WHAT TO PRODUCE: I need the lines below from the one with "(247, 233) = (423, 708): green" down to the one with "(569, 179) = (550, 289): grey egg -> none" reproduced exactly, both ends included, and nothing else.

RECORDS FOR THIS TASK:
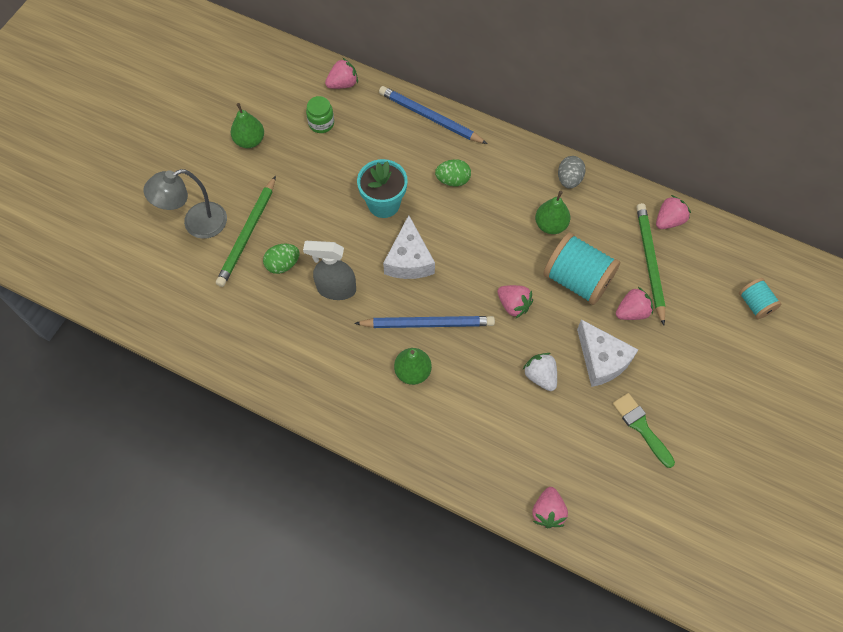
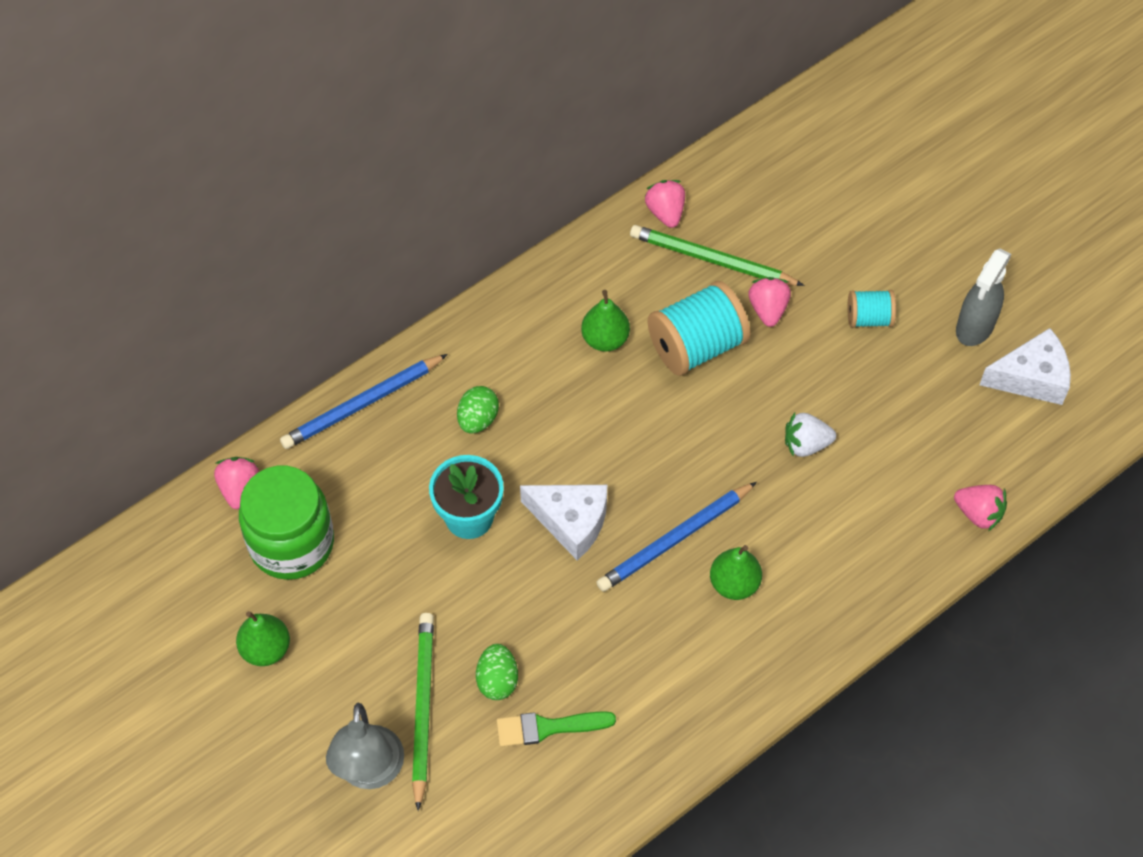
camera: 65 degrees left, 5 degrees down
(247, 233) = (423, 708): green pencil -> green pencil turned 135 degrees counterclockwise
(321, 123) = (292, 543): green jar -> green jar, size x2.10
(336, 289) = (570, 628): grey spray bottle -> grey spray bottle (974, 327)
(427, 324) = (675, 539): blue pencil -> blue pencil turned 150 degrees counterclockwise
(513, 305) = (696, 430): pink strawberry -> none
(569, 179) = (550, 289): grey egg -> none
(601, 360) = (815, 370): white cheese -> white cheese (1031, 378)
(641, 427) = (917, 370): green brush -> green brush (548, 727)
(755, 304) = (818, 184): turquoise spool -> turquoise spool (869, 318)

YOUR SOLUTION:
(247, 233) = (423, 708): green pencil -> green pencil turned 135 degrees counterclockwise
(321, 123) = (292, 543): green jar -> green jar, size x2.10
(336, 289) = (570, 628): grey spray bottle -> grey spray bottle (974, 327)
(427, 324) = (675, 539): blue pencil -> blue pencil turned 150 degrees counterclockwise
(513, 305) = (696, 430): pink strawberry -> none
(569, 179) = (550, 289): grey egg -> none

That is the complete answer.